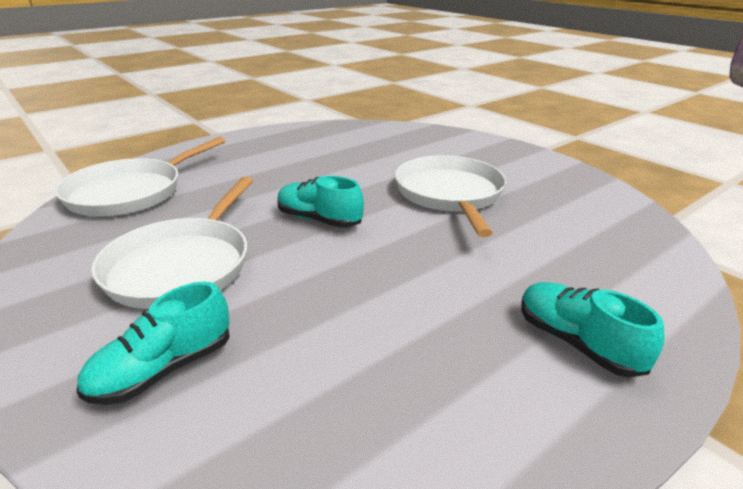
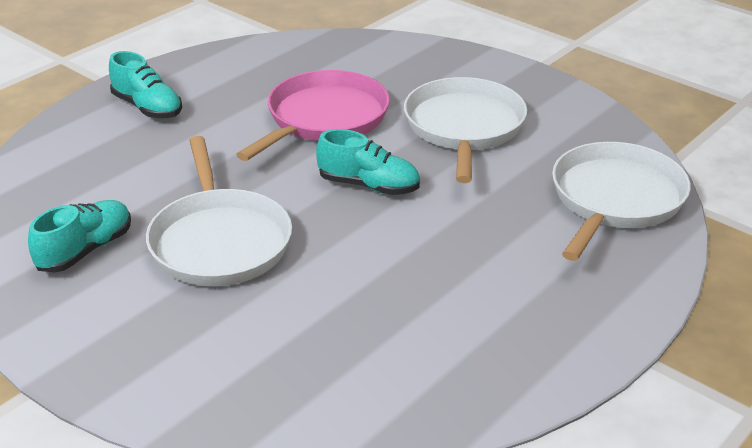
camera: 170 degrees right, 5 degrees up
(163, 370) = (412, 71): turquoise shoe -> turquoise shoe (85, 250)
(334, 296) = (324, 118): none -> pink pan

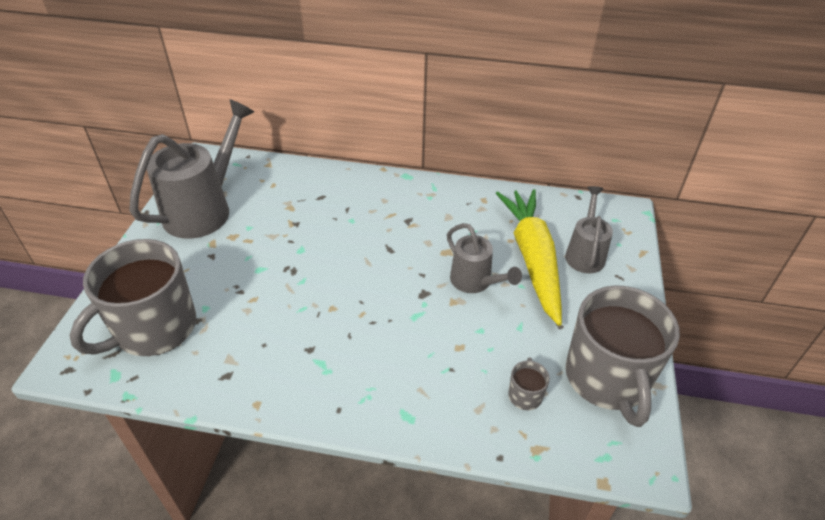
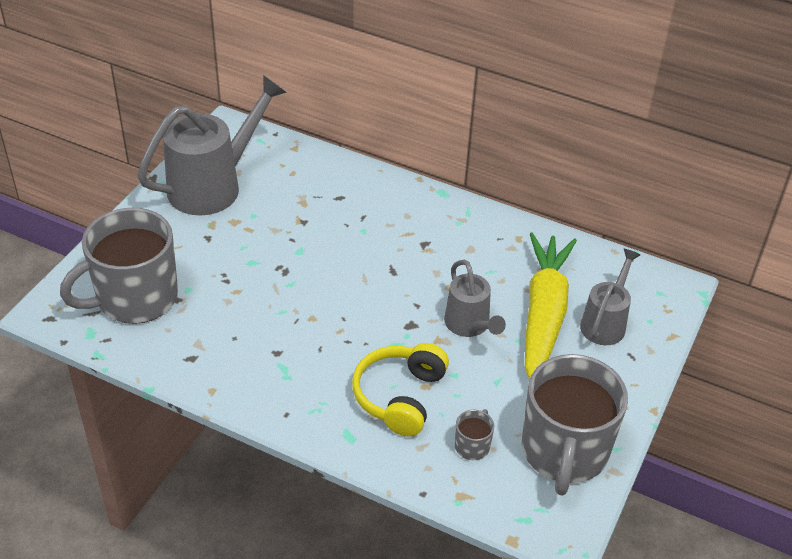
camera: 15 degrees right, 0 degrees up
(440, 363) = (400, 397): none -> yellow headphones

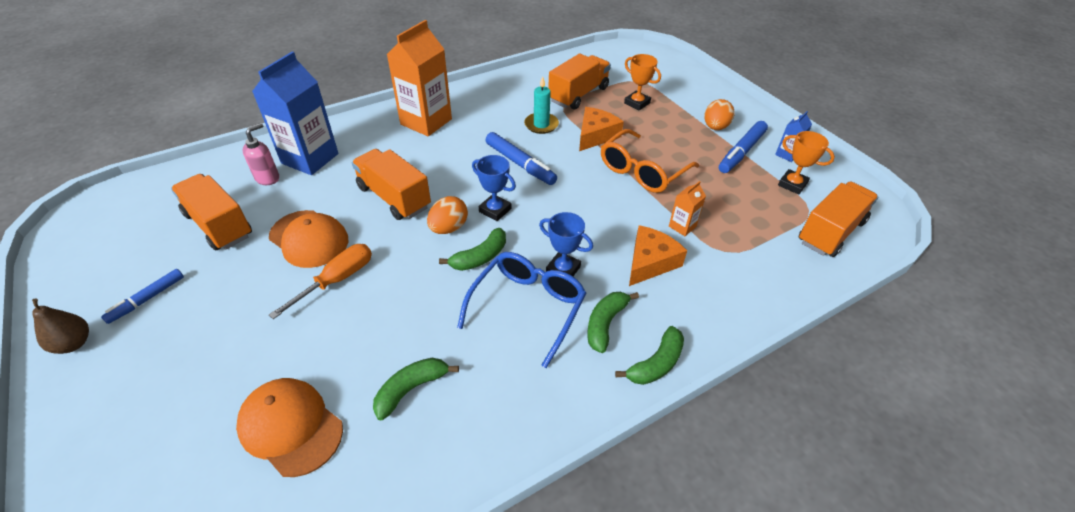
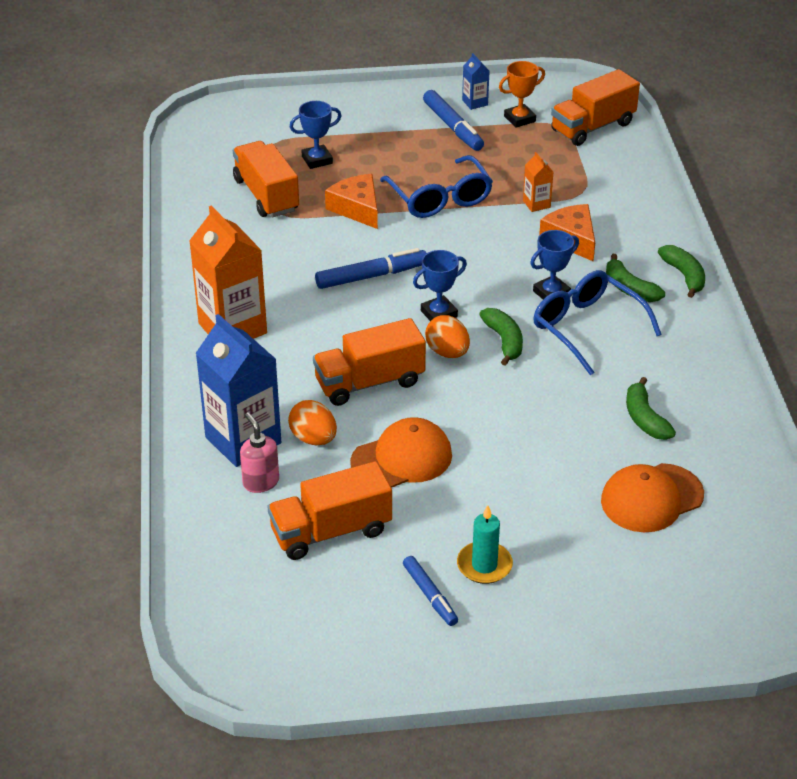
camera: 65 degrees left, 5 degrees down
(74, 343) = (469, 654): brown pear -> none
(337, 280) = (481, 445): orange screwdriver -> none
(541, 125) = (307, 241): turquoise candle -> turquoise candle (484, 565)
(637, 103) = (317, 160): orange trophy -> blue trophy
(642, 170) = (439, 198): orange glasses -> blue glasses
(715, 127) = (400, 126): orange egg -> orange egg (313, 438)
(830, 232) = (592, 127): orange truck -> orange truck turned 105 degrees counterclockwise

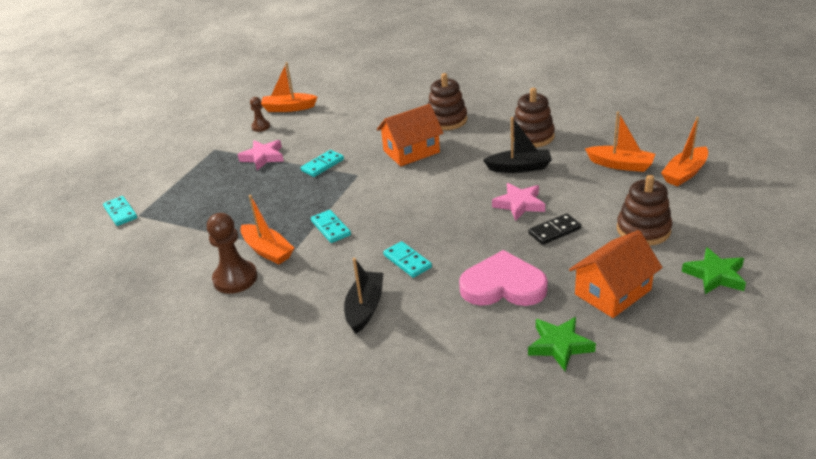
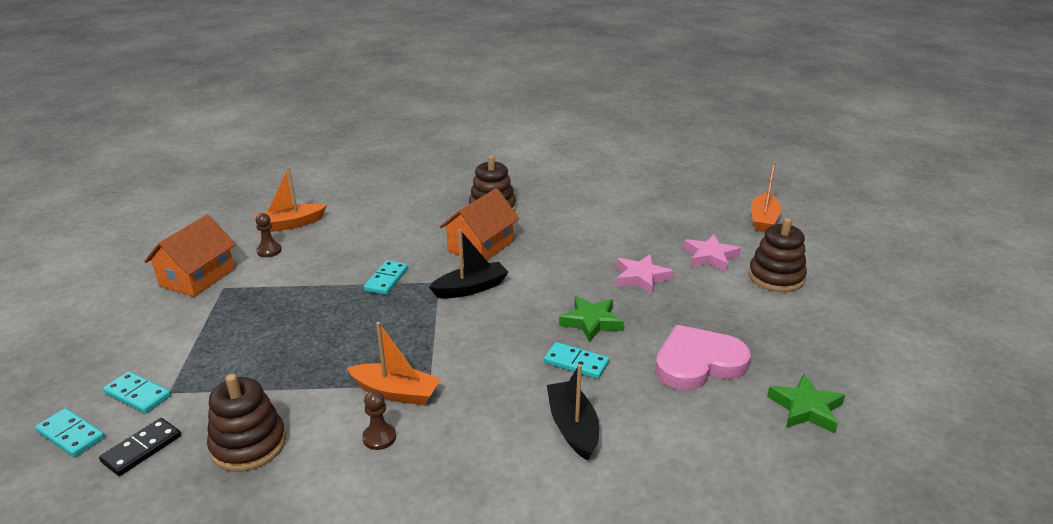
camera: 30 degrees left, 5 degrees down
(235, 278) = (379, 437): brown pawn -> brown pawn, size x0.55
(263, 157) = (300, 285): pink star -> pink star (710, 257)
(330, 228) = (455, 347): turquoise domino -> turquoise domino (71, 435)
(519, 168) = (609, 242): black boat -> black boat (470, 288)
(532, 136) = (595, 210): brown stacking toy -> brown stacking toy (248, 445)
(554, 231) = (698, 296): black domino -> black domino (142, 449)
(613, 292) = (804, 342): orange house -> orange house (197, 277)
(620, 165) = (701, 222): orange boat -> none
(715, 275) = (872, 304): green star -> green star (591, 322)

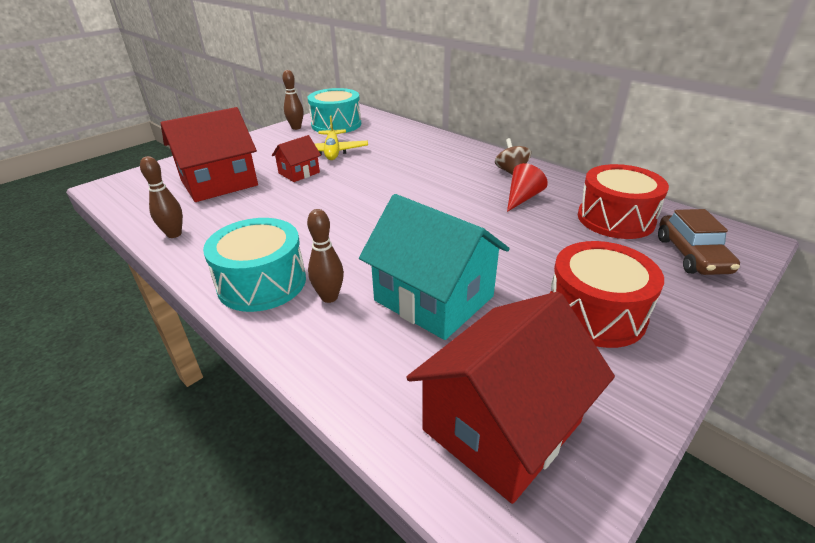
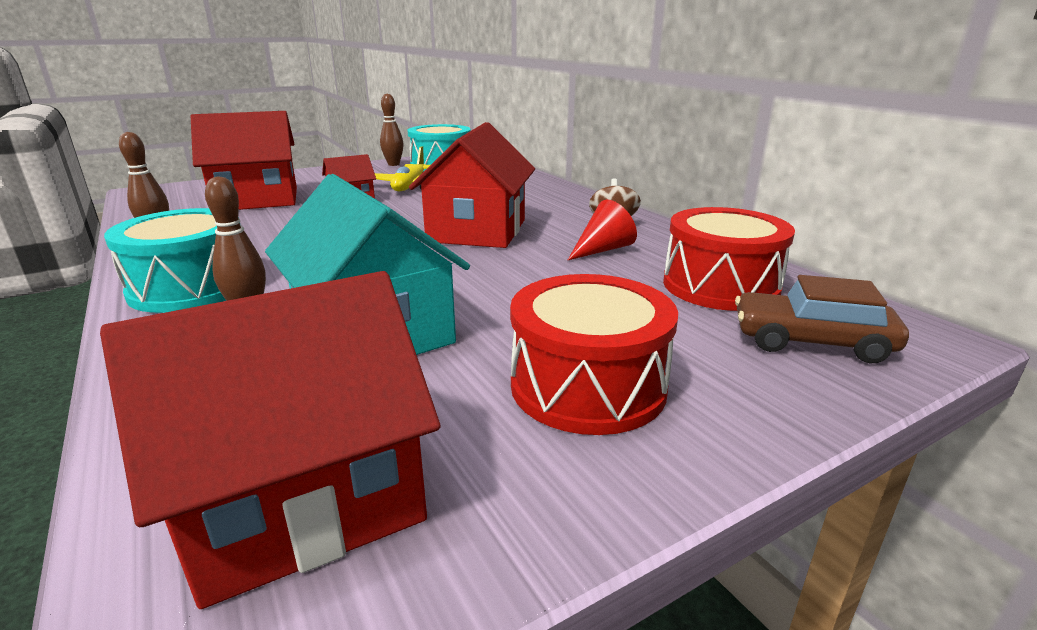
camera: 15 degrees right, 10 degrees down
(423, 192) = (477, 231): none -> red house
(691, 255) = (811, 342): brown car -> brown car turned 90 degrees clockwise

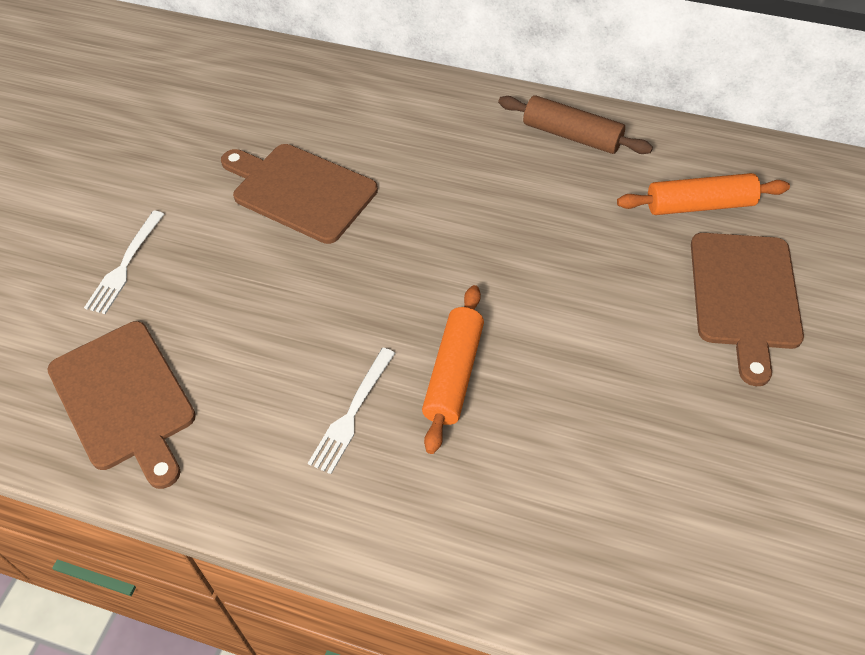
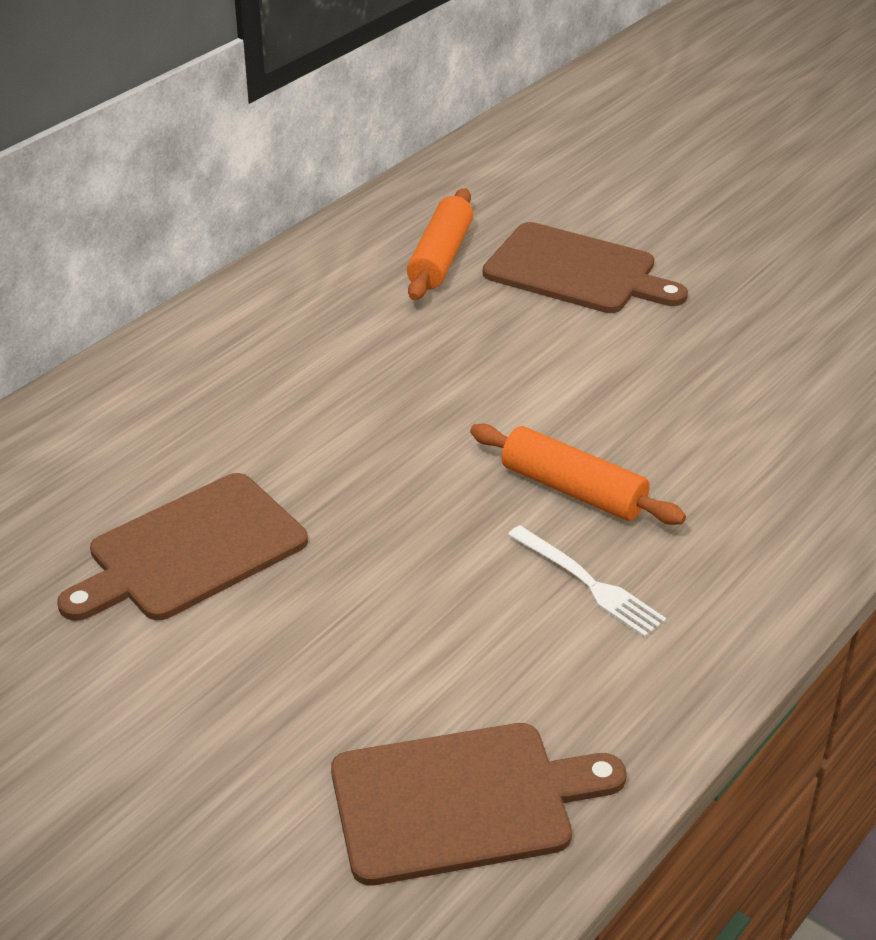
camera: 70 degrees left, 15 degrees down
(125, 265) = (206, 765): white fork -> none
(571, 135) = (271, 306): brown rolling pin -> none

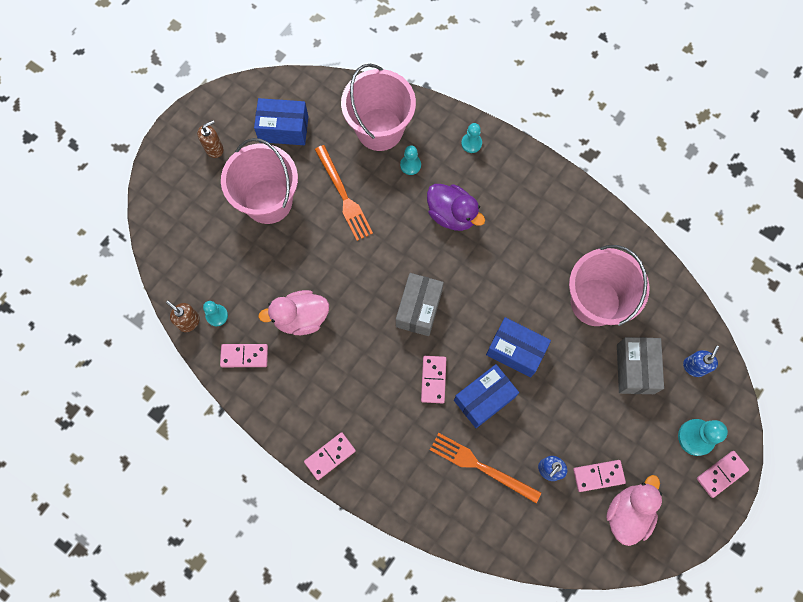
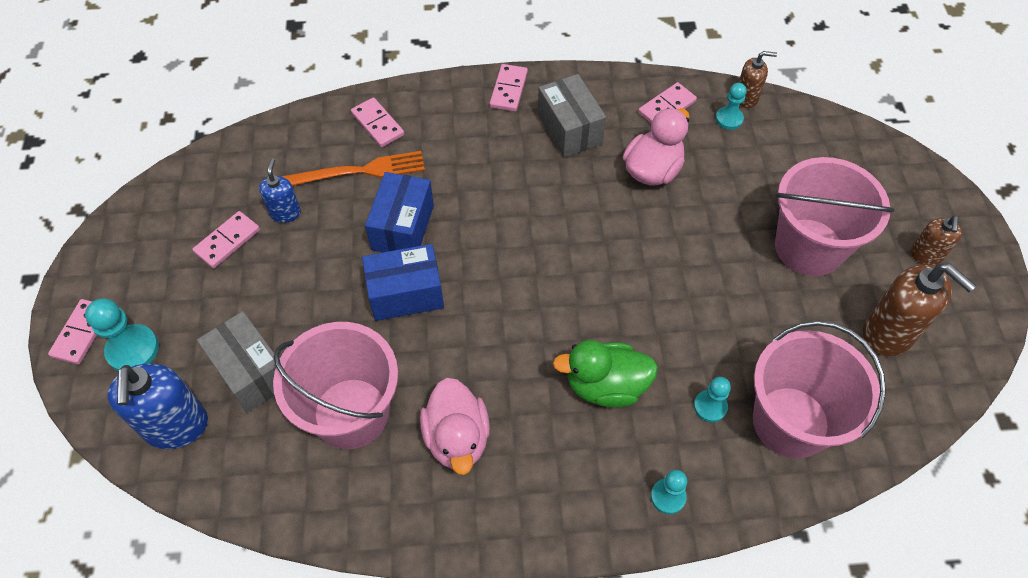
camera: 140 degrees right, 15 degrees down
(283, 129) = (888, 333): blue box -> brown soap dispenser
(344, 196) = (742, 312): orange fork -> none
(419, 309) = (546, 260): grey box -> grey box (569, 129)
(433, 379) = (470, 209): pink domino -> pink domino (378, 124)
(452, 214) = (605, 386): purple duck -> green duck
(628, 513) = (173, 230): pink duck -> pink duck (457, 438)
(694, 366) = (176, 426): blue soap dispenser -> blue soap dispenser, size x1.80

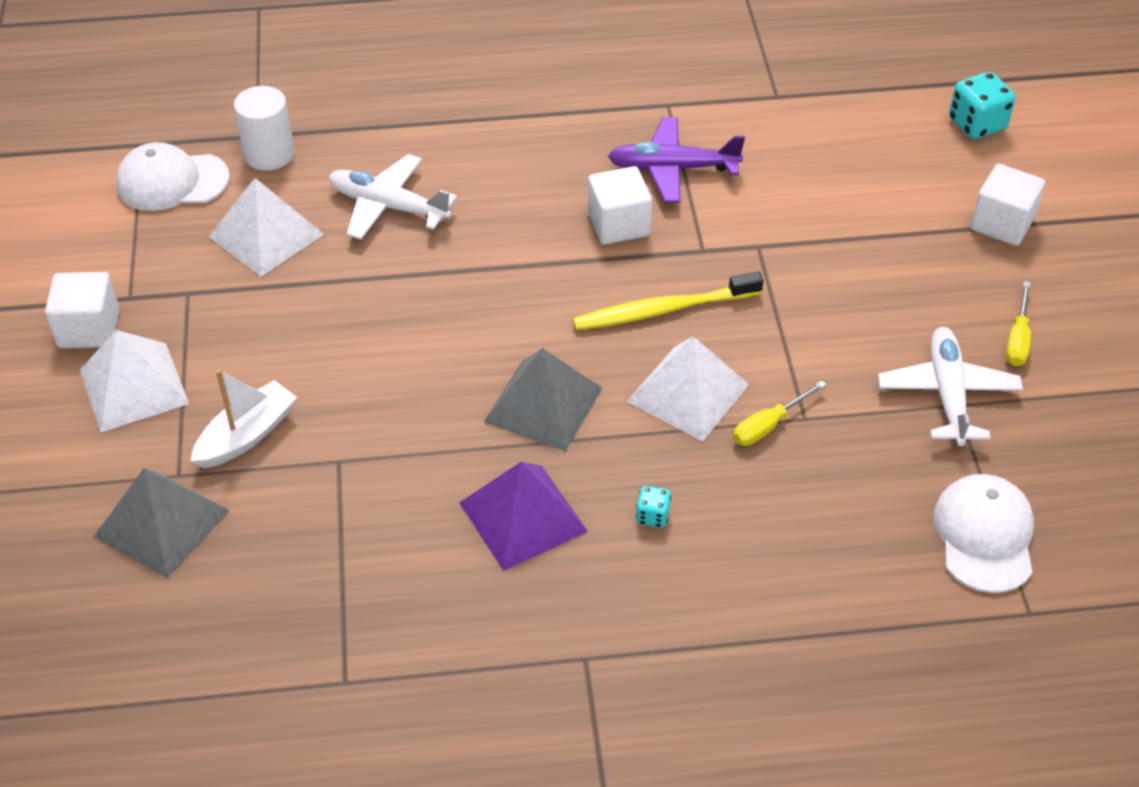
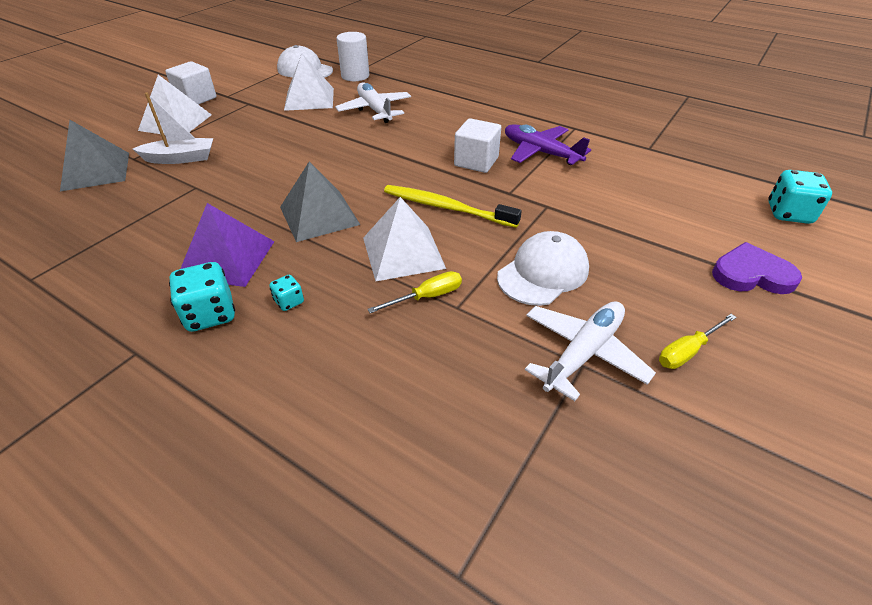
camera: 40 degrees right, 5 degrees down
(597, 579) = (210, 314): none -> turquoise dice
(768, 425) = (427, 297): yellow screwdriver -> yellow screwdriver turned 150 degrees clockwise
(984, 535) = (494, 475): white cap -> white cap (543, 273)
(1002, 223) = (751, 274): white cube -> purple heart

• [Activity]: Scan the entries for lines with the string "house". Report only how many there are.

• [Finished task]: 2